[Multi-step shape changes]
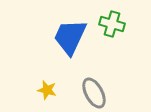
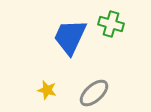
green cross: moved 1 px left
gray ellipse: rotated 76 degrees clockwise
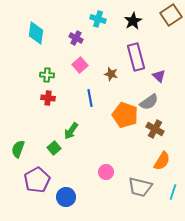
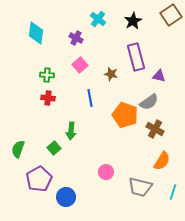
cyan cross: rotated 21 degrees clockwise
purple triangle: rotated 32 degrees counterclockwise
green arrow: rotated 30 degrees counterclockwise
purple pentagon: moved 2 px right, 1 px up
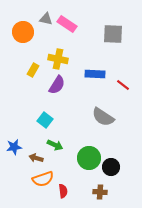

**Activity**:
From the line containing "cyan cross: rotated 21 degrees clockwise" to the final line of the entries, both included, transcribe every line exactly, omit the pictures, and add nothing more.

**Exercise solution**:
cyan cross: rotated 21 degrees clockwise
purple triangle: rotated 32 degrees counterclockwise
green arrow: rotated 30 degrees counterclockwise
purple pentagon: moved 2 px right, 1 px up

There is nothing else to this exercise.